## Required work
Starting with the row that contains "Title (275, 17)" and continuing through the row that contains "extract its (x, y) central coordinate.", put each of these rows into a JSON list of strings, one string per row, leaving out blank lines.

## Stored data
——

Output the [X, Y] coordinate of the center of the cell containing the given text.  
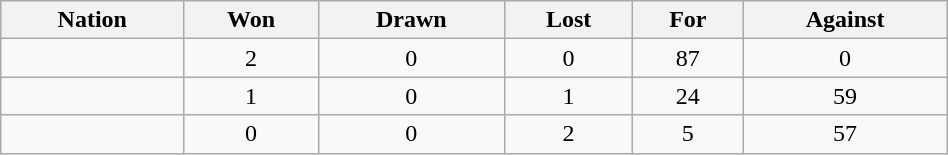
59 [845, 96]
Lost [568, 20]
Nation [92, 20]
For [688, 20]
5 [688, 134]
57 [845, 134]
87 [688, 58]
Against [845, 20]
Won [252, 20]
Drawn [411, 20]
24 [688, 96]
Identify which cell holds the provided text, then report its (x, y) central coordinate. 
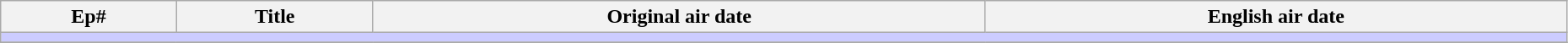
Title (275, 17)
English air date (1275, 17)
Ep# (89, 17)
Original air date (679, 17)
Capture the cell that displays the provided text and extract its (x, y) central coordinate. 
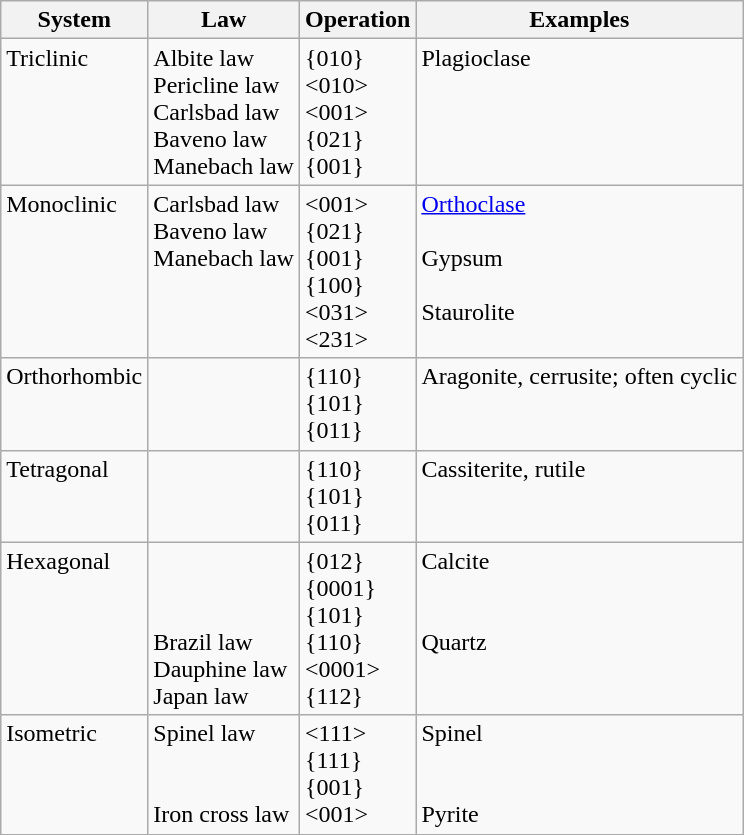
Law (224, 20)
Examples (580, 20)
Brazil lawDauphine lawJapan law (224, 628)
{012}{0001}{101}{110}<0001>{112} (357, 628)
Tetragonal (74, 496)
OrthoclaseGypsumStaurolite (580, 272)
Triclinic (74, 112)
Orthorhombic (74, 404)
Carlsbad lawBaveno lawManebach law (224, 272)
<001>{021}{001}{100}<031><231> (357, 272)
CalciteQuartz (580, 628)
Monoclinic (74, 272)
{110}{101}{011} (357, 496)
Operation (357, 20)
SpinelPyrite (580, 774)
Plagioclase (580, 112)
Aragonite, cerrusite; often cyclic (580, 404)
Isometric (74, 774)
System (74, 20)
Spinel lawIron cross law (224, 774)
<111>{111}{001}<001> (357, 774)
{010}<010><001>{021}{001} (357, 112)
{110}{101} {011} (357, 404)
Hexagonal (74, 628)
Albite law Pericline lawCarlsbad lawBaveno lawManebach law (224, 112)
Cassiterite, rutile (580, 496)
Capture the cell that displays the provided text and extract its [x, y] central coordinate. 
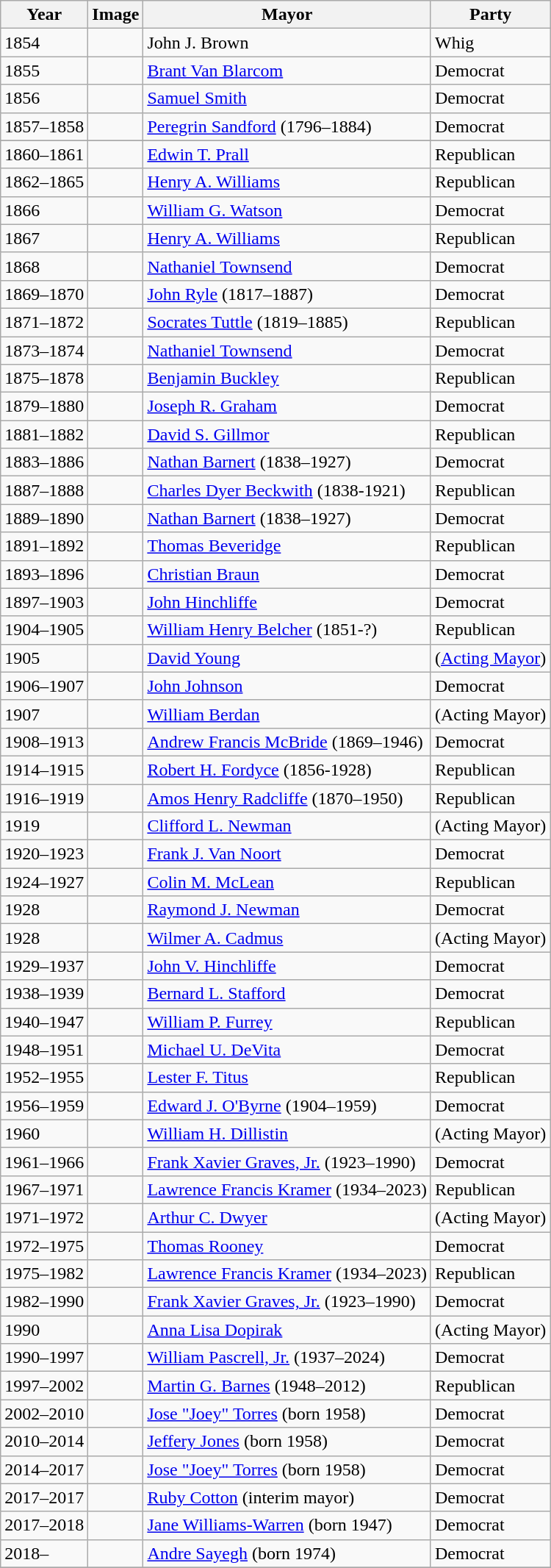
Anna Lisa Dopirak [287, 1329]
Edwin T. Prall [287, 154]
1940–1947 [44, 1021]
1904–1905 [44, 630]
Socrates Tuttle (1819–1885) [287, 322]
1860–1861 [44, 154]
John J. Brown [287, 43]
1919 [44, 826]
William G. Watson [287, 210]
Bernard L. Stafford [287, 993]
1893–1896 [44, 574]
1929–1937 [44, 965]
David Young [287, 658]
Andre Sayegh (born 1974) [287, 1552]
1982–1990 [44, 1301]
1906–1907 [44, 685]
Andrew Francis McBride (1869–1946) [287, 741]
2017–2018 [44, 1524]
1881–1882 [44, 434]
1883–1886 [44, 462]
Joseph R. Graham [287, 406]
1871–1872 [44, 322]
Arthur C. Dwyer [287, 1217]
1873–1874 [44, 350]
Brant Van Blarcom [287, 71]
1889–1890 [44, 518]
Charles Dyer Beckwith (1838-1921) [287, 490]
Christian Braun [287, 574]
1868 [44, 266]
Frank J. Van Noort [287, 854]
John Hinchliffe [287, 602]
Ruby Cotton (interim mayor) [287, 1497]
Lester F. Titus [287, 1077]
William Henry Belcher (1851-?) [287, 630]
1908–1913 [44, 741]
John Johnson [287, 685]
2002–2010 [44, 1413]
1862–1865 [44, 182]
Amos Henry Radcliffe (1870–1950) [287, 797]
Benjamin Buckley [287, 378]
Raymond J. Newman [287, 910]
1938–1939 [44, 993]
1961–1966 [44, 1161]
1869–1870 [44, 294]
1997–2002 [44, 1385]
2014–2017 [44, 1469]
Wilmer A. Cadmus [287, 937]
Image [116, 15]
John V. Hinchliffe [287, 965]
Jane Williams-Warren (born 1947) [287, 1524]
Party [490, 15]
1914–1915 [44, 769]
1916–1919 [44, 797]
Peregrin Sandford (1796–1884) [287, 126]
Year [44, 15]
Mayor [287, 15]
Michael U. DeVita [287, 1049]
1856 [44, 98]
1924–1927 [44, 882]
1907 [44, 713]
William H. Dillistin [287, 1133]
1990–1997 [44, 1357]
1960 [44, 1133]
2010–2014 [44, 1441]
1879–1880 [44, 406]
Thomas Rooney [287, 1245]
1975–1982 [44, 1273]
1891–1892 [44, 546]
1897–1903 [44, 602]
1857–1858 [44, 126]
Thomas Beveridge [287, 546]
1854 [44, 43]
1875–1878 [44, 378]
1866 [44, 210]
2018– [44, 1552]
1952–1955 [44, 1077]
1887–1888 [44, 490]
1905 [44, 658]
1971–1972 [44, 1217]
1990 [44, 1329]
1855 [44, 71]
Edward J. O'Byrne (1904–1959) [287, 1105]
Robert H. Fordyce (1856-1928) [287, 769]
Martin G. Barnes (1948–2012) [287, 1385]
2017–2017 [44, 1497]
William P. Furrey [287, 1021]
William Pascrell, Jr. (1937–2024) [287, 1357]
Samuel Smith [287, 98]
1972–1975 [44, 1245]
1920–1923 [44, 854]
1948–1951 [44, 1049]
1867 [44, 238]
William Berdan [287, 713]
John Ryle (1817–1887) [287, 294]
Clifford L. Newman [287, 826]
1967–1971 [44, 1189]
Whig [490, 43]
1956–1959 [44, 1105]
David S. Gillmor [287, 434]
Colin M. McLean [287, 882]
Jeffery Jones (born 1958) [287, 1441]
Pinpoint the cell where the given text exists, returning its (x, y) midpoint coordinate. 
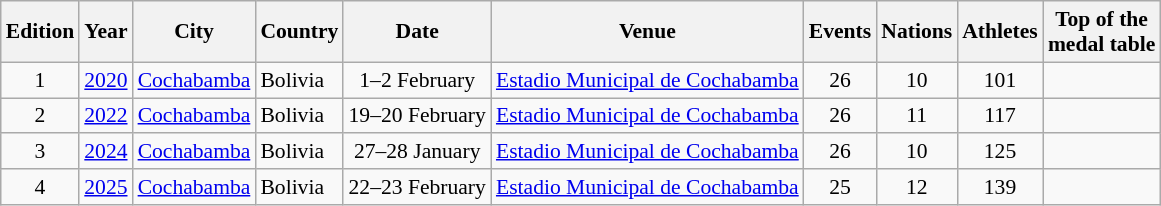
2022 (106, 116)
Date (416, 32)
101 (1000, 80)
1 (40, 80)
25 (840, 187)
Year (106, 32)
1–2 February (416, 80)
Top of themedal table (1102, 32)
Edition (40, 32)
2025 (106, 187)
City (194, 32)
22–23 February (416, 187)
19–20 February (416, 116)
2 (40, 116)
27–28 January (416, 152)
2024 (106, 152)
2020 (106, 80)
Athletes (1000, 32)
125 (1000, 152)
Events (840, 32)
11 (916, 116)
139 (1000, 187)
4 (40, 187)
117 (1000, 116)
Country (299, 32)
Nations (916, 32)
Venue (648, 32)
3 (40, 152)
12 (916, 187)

——

## Completed exercise
[
  "Title (275, 17)",
  "English air date (1275, 17)",
  "Ep# (89, 17)",
  "Original air date (679, 17)",
  "Capture the cell that displays the provided text and extract its (x, y) central coordinate. "
]